------ Exercise data

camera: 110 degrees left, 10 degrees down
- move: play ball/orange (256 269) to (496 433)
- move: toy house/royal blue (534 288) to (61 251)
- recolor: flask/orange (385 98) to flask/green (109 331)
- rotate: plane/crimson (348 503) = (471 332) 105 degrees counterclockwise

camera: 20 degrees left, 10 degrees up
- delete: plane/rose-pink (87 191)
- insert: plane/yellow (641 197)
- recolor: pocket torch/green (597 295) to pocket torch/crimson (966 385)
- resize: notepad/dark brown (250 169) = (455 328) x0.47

------------
------ Exercise data

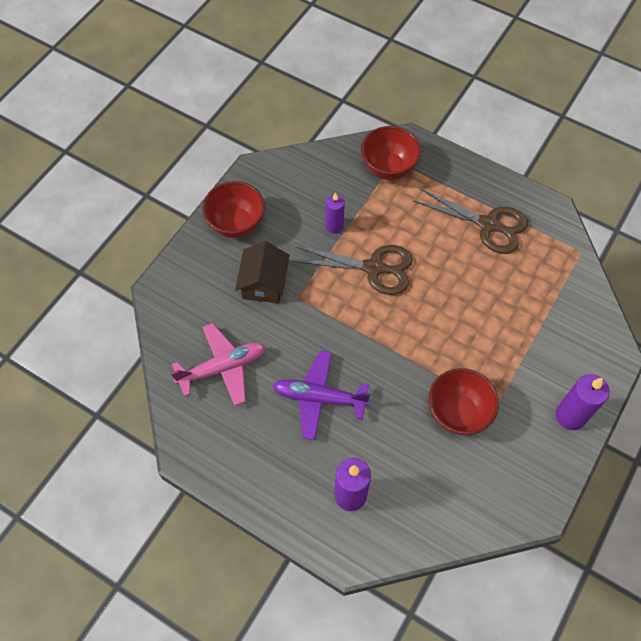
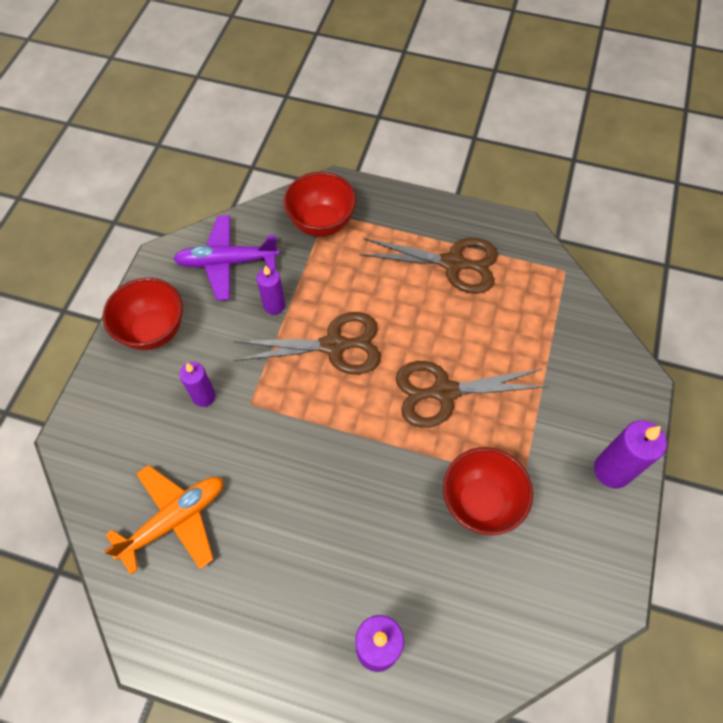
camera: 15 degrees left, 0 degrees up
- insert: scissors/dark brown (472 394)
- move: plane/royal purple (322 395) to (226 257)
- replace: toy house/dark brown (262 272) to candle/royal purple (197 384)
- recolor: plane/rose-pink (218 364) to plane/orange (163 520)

------------

Your objective — Quote the data above from the line containing "- move: play" to the line containing "- recolor: flask/orange", inclusive, and stop.

Output of the task —
- move: play ball/orange (256 269) to (496 433)
- move: toy house/royal blue (534 288) to (61 251)
- recolor: flask/orange (385 98) to flask/green (109 331)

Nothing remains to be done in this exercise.